What needs to be done
Please write out exactly the lines of the data below from the line holding "The rosy claw" through the line holding "The camera went 30", and leave out the rest.

Supplied data
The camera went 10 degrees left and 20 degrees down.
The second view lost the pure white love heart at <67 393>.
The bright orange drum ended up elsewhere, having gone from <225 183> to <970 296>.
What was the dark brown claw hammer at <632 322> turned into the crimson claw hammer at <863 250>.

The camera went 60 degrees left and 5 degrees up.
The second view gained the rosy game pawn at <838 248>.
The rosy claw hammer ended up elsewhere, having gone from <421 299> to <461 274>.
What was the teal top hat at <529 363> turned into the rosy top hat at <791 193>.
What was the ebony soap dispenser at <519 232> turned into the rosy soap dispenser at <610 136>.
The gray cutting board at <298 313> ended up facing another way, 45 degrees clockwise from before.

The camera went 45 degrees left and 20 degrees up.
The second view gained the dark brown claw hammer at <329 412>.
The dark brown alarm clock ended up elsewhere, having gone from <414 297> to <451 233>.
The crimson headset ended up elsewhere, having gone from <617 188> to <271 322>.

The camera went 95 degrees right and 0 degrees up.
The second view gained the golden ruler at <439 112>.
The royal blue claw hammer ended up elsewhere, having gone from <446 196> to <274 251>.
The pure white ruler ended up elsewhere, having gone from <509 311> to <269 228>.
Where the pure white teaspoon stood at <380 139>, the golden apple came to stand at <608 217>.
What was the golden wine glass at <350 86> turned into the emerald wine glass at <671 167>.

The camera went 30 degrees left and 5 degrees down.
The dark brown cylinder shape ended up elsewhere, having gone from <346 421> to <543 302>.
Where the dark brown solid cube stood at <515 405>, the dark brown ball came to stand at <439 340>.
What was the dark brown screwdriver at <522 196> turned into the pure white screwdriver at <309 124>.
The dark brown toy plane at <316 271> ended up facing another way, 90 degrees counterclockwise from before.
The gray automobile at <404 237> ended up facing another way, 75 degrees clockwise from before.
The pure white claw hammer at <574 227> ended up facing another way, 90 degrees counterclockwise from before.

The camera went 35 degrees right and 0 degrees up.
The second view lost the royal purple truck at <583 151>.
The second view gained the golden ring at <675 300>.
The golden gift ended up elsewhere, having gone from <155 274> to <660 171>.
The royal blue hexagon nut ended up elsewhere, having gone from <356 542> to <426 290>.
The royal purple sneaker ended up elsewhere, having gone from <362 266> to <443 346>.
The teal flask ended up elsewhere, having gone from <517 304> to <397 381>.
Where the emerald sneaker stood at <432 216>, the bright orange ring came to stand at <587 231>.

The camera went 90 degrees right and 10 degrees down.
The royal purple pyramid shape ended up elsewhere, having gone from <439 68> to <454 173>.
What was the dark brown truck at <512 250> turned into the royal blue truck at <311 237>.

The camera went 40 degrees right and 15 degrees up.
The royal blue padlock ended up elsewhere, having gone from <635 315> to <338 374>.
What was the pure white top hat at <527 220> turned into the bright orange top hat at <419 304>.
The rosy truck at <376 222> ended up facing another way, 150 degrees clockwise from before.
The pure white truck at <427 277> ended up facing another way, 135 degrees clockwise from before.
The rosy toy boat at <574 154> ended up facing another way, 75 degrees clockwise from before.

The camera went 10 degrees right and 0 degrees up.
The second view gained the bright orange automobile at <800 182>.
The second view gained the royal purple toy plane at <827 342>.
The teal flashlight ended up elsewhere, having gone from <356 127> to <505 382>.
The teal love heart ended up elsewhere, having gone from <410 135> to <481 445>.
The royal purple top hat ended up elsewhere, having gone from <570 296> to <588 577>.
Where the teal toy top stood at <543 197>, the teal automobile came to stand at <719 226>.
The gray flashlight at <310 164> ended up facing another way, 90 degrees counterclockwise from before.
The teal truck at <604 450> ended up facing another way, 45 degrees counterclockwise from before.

Expected output
The rosy claw hammer ended up elsewhere, having gone from <421 299> to <461 274>.
What was the teal top hat at <529 363> turned into the rosy top hat at <791 193>.
What was the ebony soap dispenser at <519 232> turned into the rosy soap dispenser at <610 136>.
The gray cutting board at <298 313> ended up facing another way, 45 degrees clockwise from before.

The camera went 45 degrees left and 20 degrees up.
The second view gained the dark brown claw hammer at <329 412>.
The dark brown alarm clock ended up elsewhere, having gone from <414 297> to <451 233>.
The crimson headset ended up elsewhere, having gone from <617 188> to <271 322>.

The camera went 95 degrees right and 0 degrees up.
The second view gained the golden ruler at <439 112>.
The royal blue claw hammer ended up elsewhere, having gone from <446 196> to <274 251>.
The pure white ruler ended up elsewhere, having gone from <509 311> to <269 228>.
Where the pure white teaspoon stood at <380 139>, the golden apple came to stand at <608 217>.
What was the golden wine glass at <350 86> turned into the emerald wine glass at <671 167>.

The camera went 30 degrees left and 5 degrees down.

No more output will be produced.